• [PROBLEM TO SOLVE] Return exactly the span of lines in the following data that opens with the line containing "pos1: [438, 208]" and closes with the line containing "pos2: [546, 214]". Include nothing else.

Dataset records
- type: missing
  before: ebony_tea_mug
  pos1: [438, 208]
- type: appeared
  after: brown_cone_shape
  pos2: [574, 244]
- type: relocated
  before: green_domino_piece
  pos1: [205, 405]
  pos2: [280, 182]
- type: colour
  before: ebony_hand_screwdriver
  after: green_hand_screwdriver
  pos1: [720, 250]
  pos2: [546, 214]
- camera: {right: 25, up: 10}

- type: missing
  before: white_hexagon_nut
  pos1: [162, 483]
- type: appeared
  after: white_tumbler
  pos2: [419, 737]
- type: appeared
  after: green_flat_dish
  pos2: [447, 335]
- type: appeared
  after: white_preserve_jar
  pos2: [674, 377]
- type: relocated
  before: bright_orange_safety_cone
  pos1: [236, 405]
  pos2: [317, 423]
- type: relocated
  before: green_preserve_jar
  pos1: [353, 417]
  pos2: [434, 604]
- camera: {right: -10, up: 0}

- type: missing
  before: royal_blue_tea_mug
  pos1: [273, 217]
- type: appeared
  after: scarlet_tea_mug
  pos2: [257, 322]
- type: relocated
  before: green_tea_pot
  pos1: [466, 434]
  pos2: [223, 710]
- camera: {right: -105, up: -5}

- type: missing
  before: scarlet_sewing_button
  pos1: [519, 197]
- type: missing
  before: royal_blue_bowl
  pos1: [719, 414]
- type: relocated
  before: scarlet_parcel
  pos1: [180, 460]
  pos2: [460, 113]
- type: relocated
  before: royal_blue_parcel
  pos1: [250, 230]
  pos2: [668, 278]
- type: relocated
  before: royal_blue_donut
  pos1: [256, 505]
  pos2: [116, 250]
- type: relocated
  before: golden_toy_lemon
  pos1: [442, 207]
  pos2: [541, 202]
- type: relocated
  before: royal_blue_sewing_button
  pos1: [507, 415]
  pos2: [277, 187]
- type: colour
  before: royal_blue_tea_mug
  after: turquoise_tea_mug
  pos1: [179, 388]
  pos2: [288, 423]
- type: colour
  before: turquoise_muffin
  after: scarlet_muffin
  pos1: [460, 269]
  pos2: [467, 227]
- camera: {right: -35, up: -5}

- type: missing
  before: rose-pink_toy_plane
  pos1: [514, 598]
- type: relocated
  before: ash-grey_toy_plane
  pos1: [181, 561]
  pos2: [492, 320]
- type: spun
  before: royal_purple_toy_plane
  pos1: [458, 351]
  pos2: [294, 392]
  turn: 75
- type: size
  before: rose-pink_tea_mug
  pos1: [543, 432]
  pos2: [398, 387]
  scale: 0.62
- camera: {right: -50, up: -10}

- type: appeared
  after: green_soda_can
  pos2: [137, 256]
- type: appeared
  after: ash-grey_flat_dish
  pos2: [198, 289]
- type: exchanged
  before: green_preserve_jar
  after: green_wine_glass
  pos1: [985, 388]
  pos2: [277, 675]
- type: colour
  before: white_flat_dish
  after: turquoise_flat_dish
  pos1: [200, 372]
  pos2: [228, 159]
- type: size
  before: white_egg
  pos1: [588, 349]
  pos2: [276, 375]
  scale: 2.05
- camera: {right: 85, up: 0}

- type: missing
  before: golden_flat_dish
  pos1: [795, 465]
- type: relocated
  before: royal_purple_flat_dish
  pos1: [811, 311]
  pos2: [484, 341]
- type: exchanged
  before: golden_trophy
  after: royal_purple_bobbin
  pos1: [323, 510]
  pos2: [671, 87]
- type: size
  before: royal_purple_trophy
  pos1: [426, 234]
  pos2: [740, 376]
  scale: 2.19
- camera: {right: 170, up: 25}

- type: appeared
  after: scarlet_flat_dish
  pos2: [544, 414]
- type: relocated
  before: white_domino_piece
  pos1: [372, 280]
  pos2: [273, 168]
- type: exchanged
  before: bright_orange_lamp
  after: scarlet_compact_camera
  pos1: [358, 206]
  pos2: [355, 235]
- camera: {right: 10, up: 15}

• [EXERCISE SOLUTION]
  pos1: [438, 208]
- type: appeared
  after: brown_cone_shape
  pos2: [574, 244]
- type: relocated
  before: green_domino_piece
  pos1: [205, 405]
  pos2: [280, 182]
- type: colour
  before: ebony_hand_screwdriver
  after: green_hand_screwdriver
  pos1: [720, 250]
  pos2: [546, 214]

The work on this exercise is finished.